[Coordinate-based object records]
---
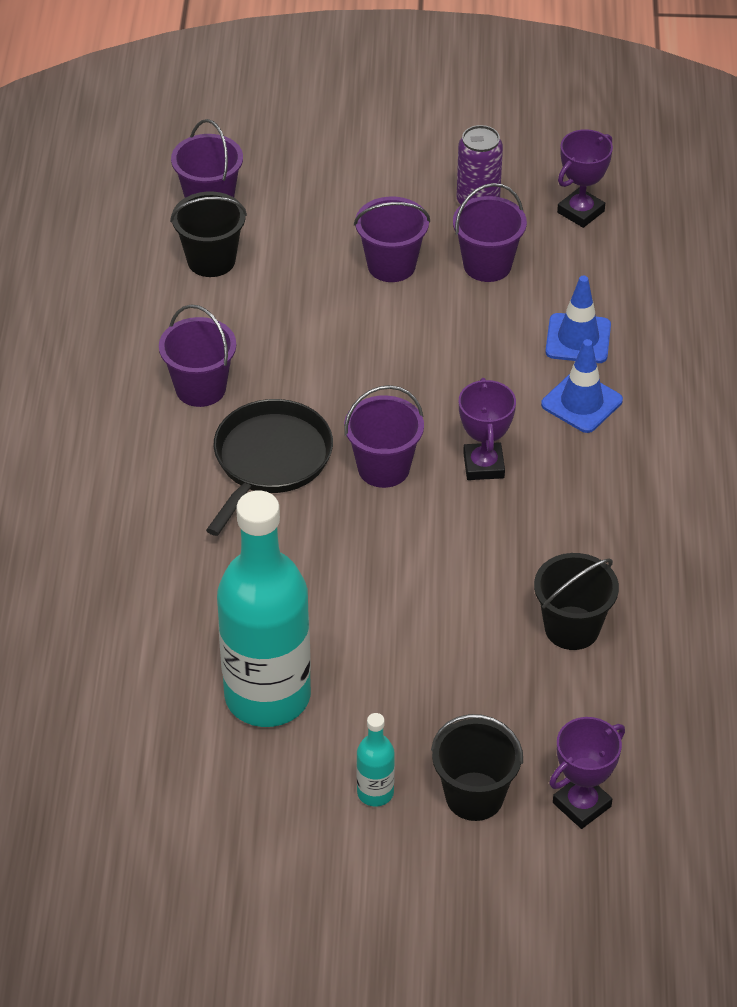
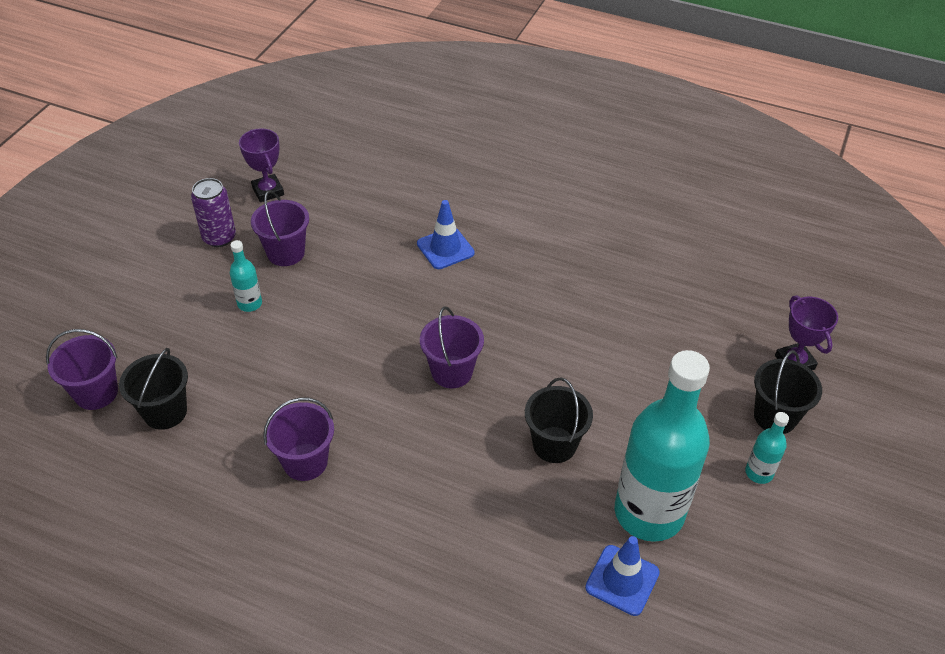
camera: 70 degrees left, 0 degrees up
(270, 460) = (408, 439): black pan -> none
(391, 265) = (249, 304): purple bucket -> turquoise bottle
(483, 465) = (477, 316): purple trophy -> none
(572, 628) = (643, 318): black bucket -> black bucket (554, 444)
(578, 339) = (386, 231): blue traffic cone -> blue traffic cone (622, 580)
---
*Activity:* Identify the lines in the records above that contain the word "none", then state how many there are and nothing more.

*Answer to this problem:* 2